→ INPUT:
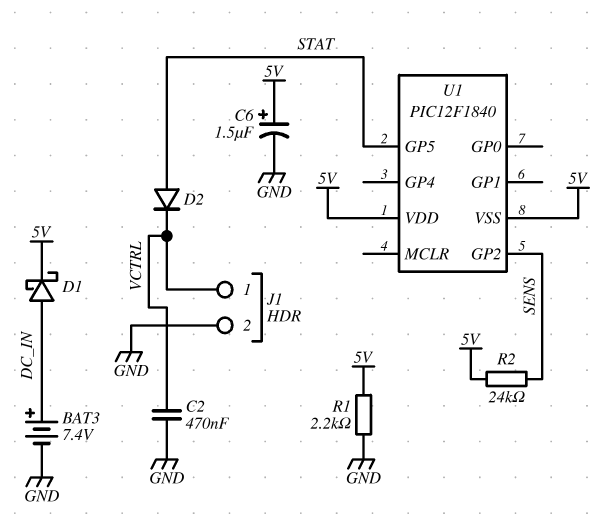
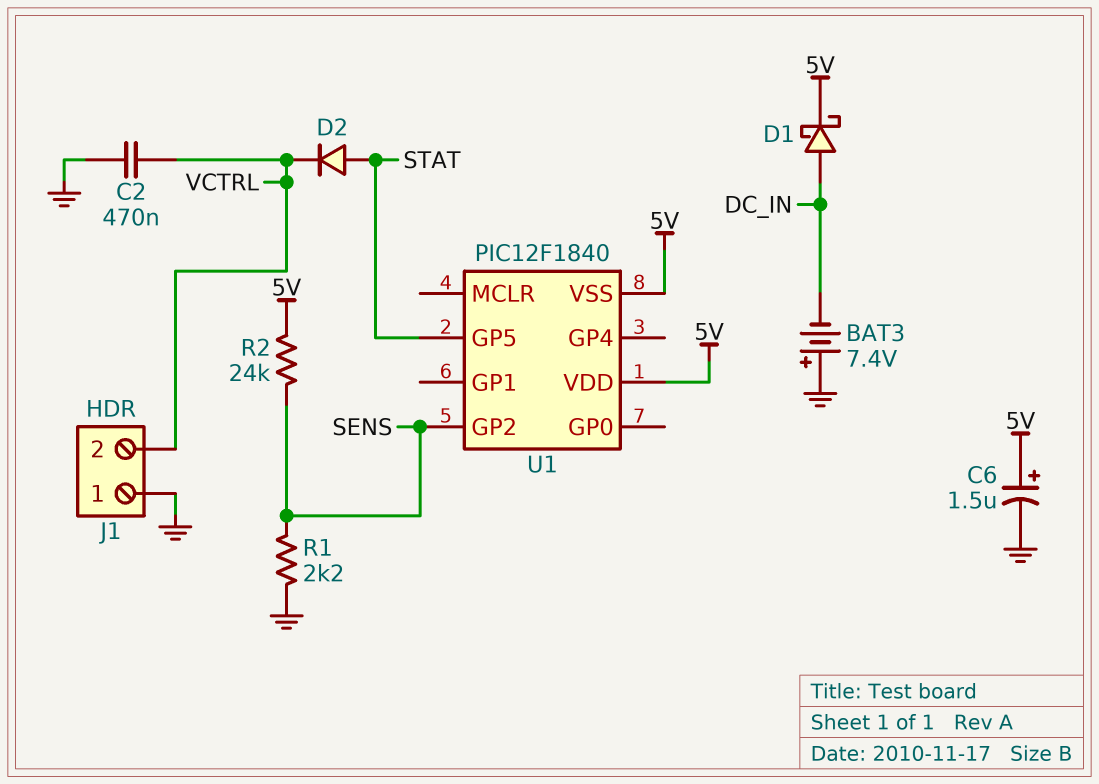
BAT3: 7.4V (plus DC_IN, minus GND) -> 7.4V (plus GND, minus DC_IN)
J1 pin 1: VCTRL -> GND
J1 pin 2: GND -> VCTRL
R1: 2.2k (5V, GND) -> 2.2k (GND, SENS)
* * *
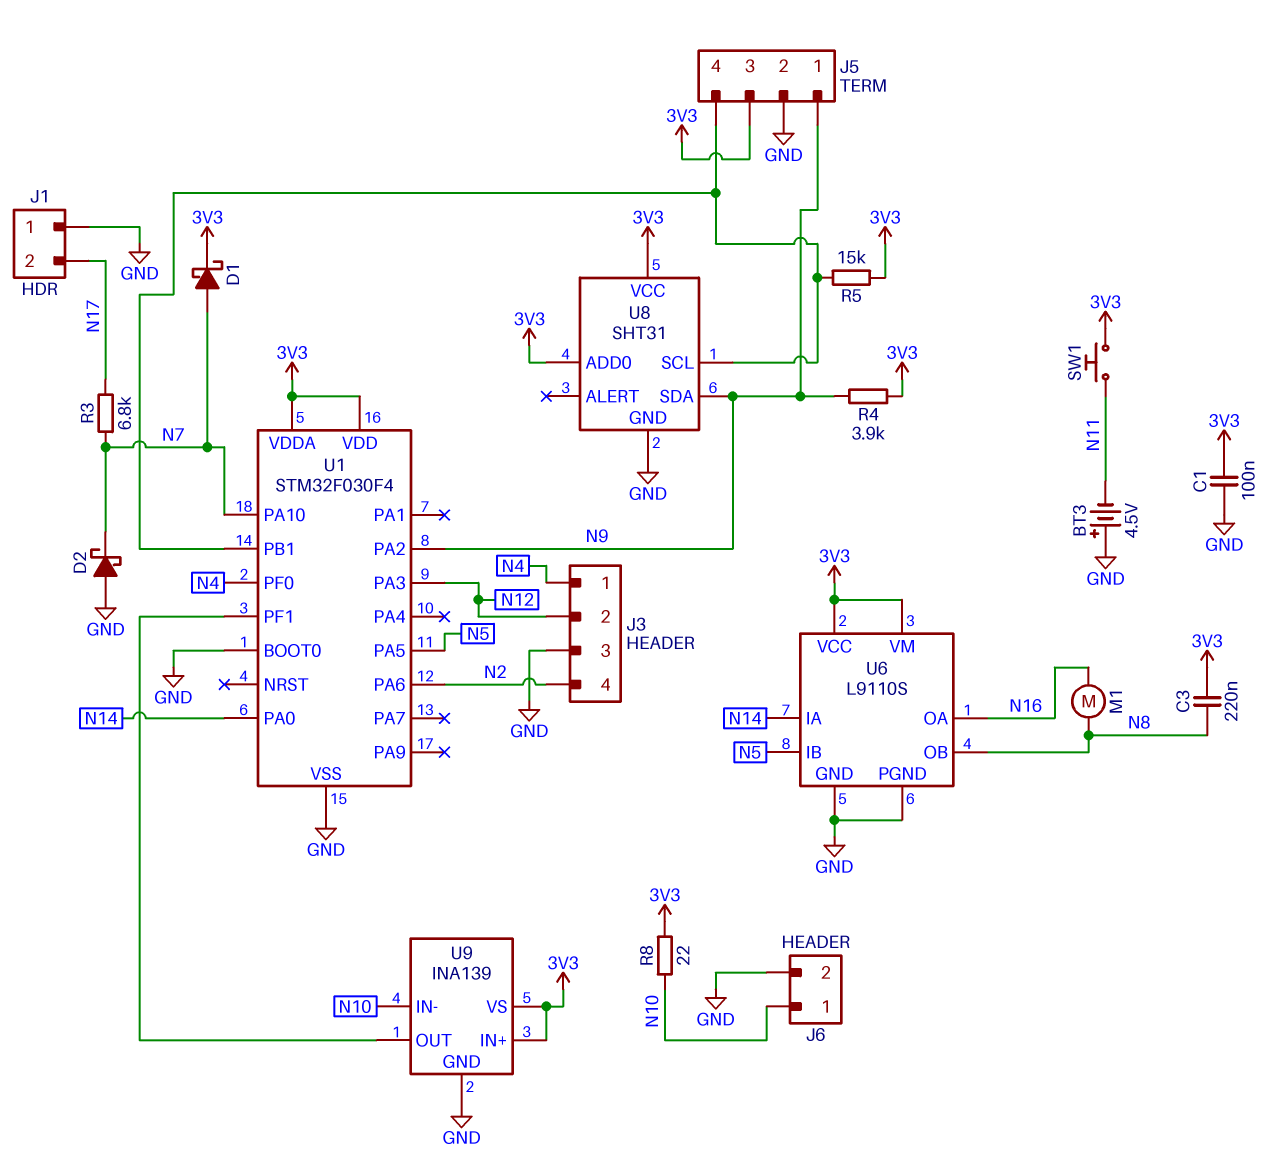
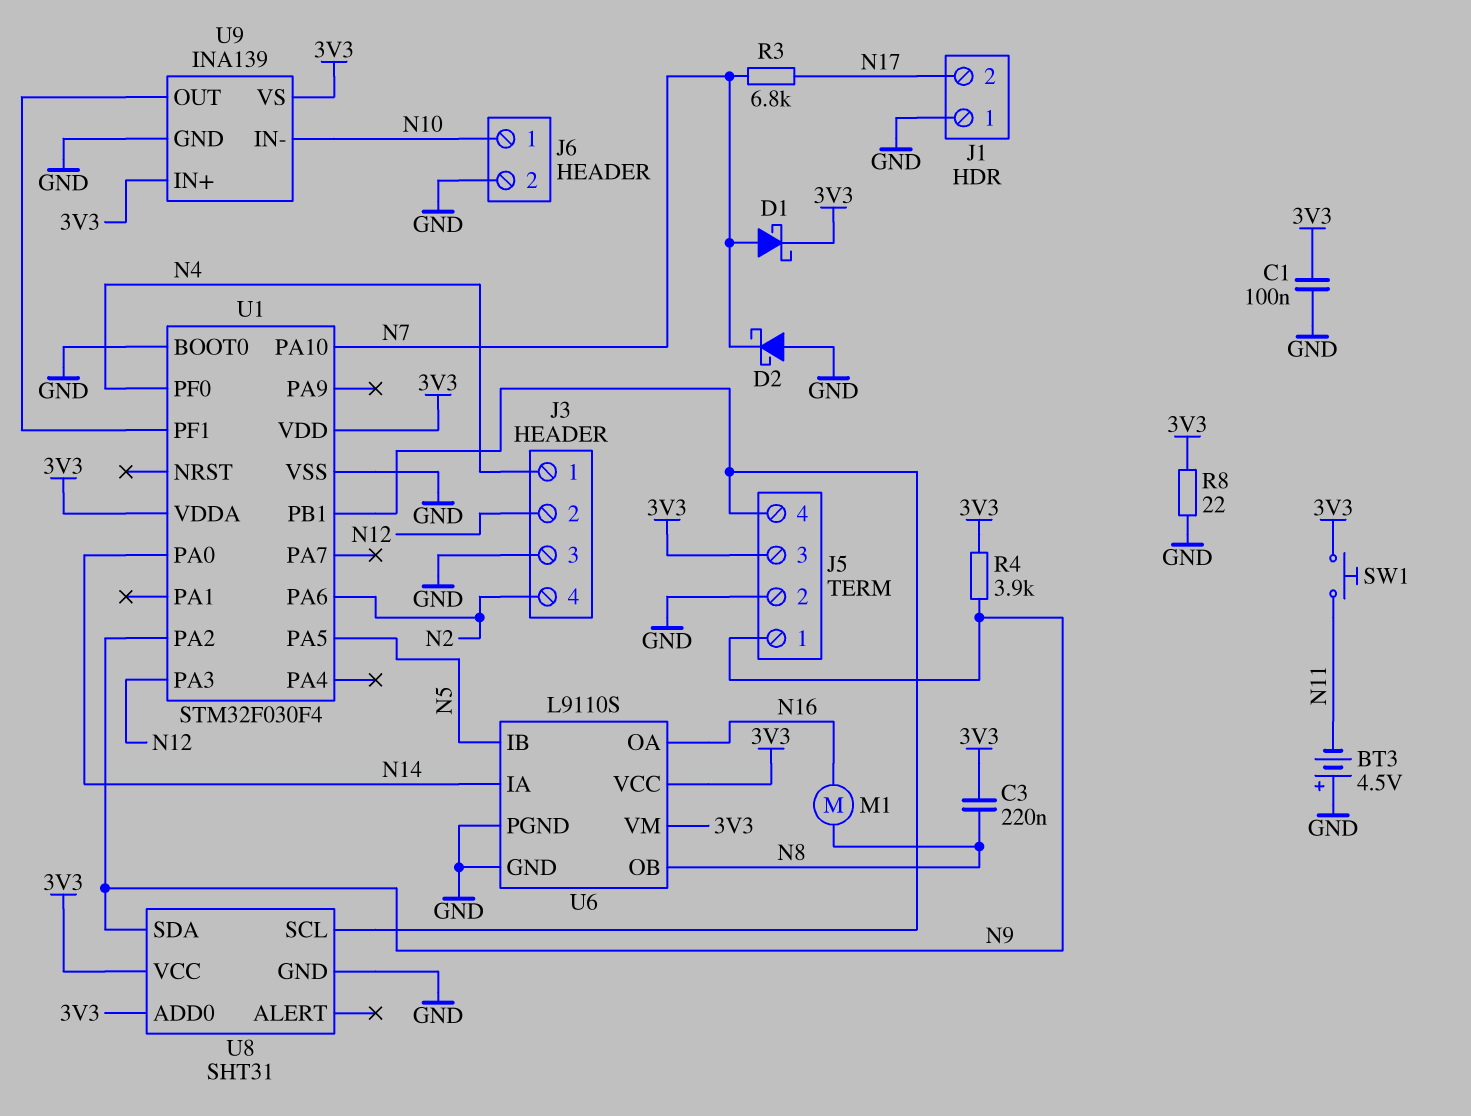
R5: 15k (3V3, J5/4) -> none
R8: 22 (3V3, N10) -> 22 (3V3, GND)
...
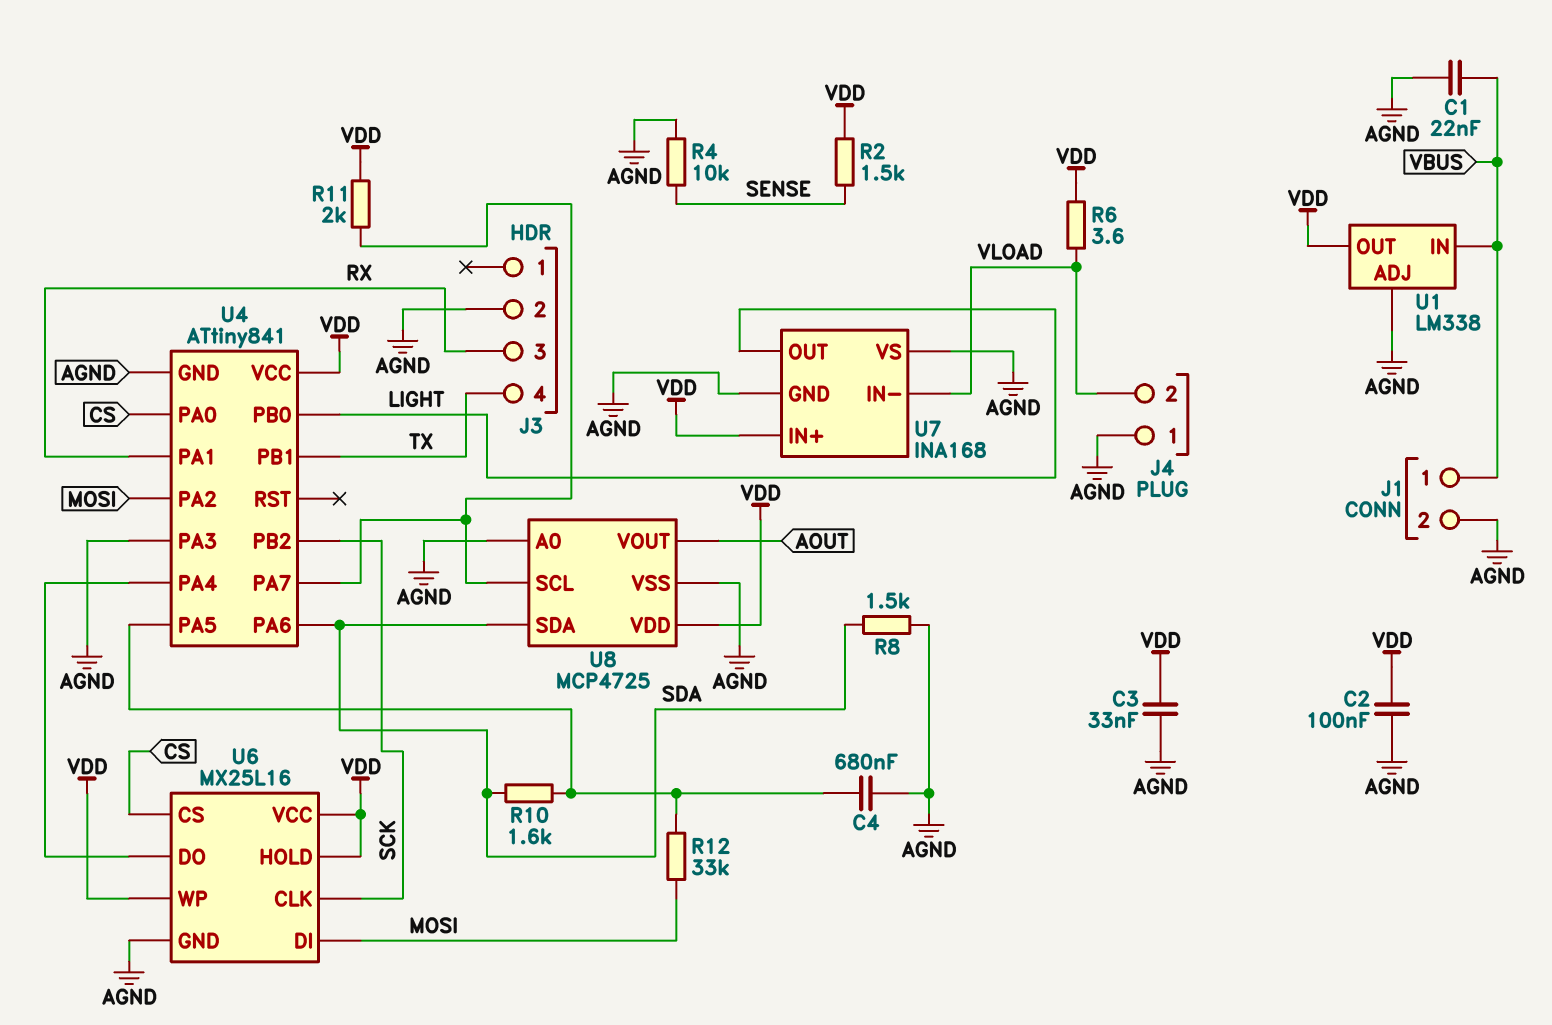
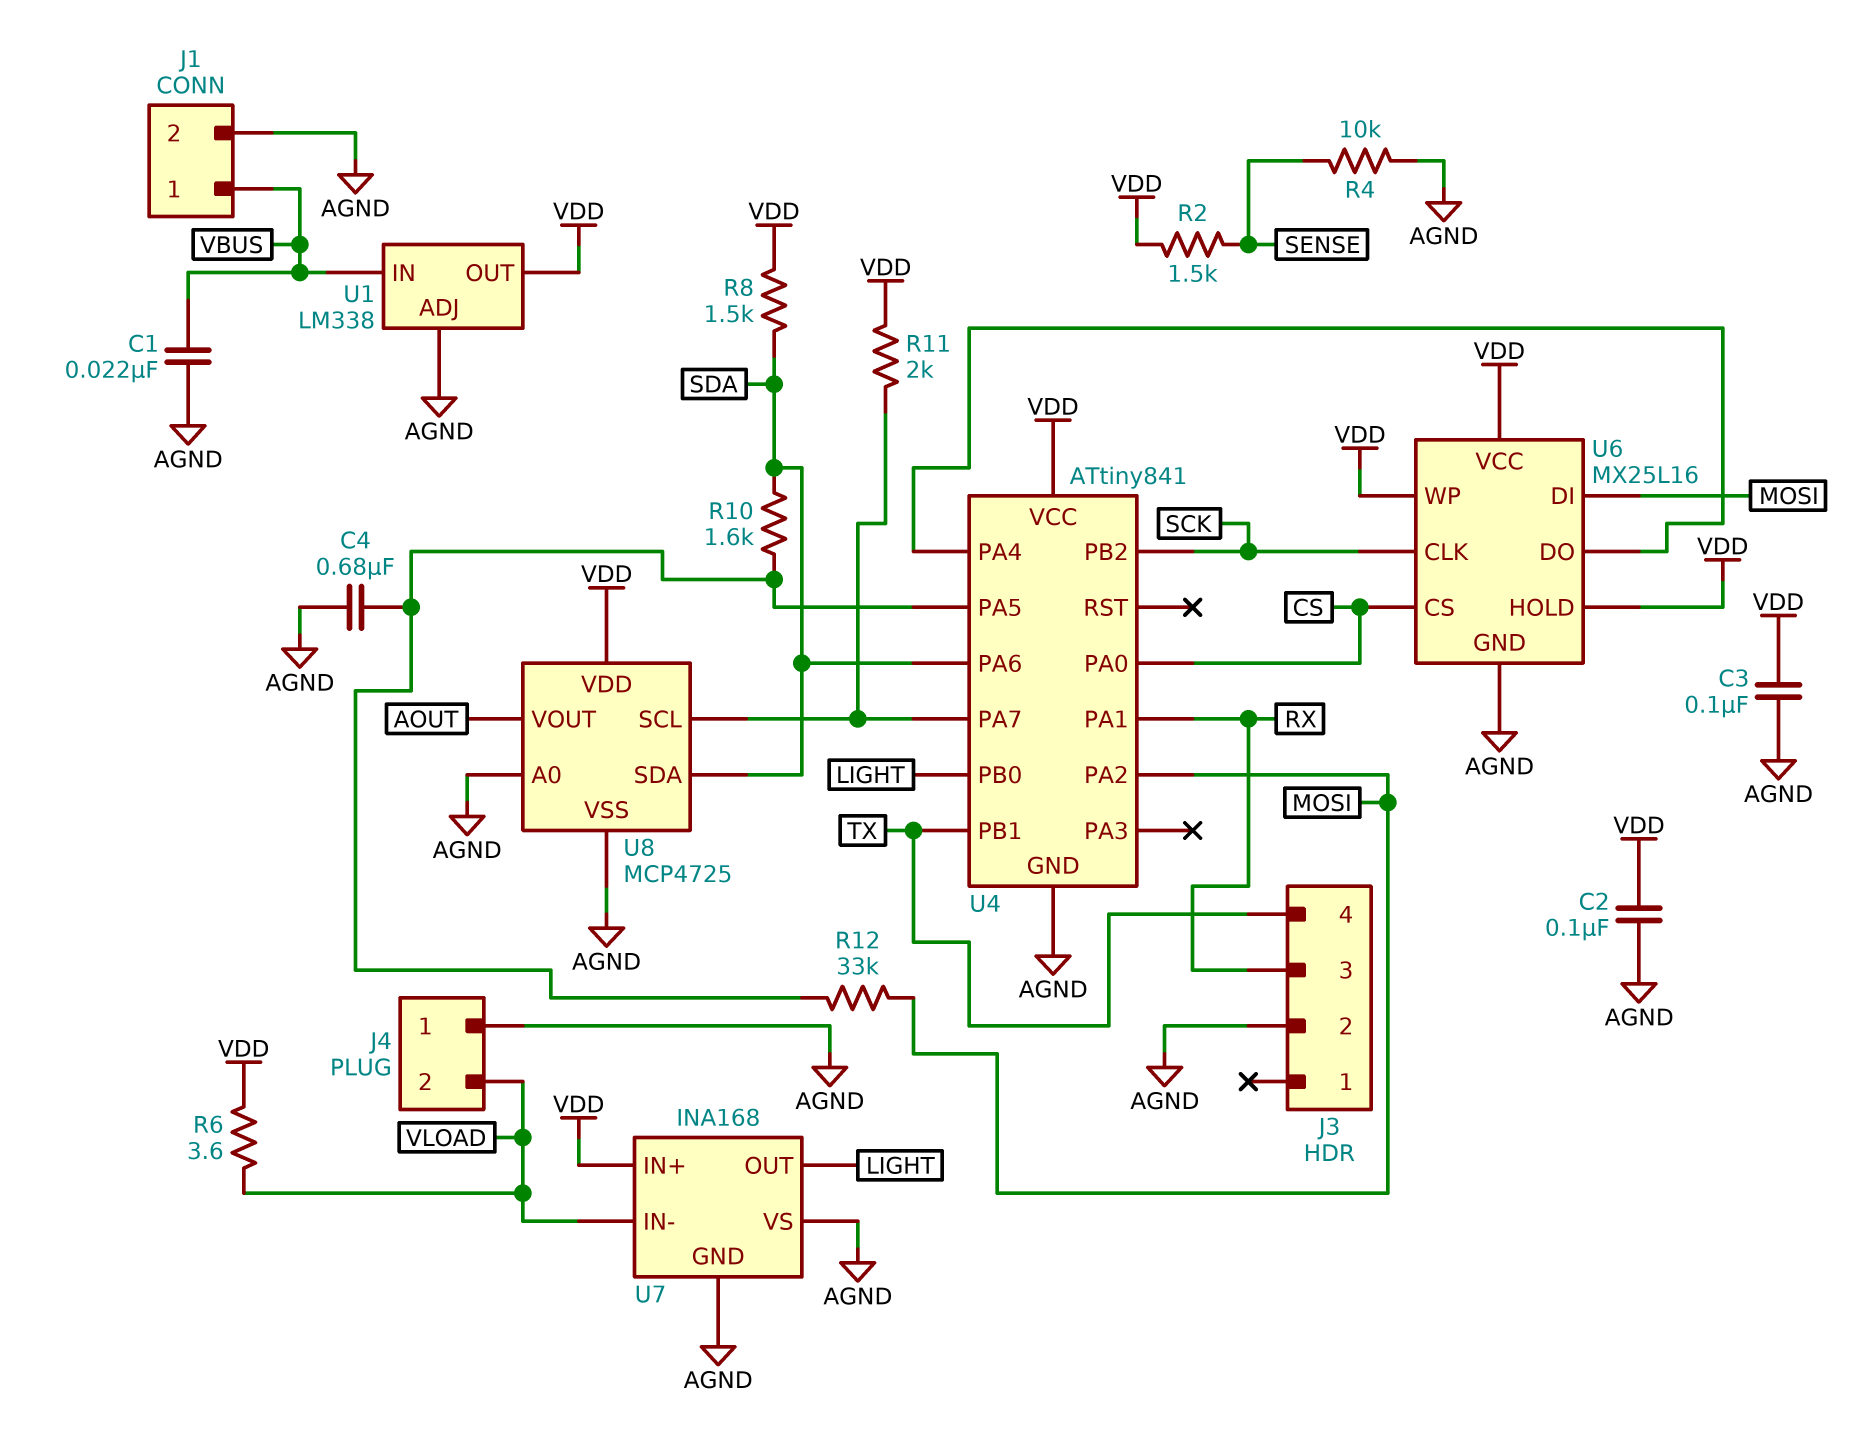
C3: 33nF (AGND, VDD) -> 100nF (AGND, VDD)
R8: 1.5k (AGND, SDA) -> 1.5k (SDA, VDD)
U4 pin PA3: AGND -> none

→ WHAT YOU WILL DO: Send back an exact copy of only the lines from the line with "BAT3: 7.4V (plus" up to and including the line with "R1: 2.2k (5V, GND) -> 2.2k (GND, SENS)" in the data above.

→ SOLUTION FOR THIS EXERCISE:
BAT3: 7.4V (plus DC_IN, minus GND) -> 7.4V (plus GND, minus DC_IN)
J1 pin 1: VCTRL -> GND
J1 pin 2: GND -> VCTRL
R1: 2.2k (5V, GND) -> 2.2k (GND, SENS)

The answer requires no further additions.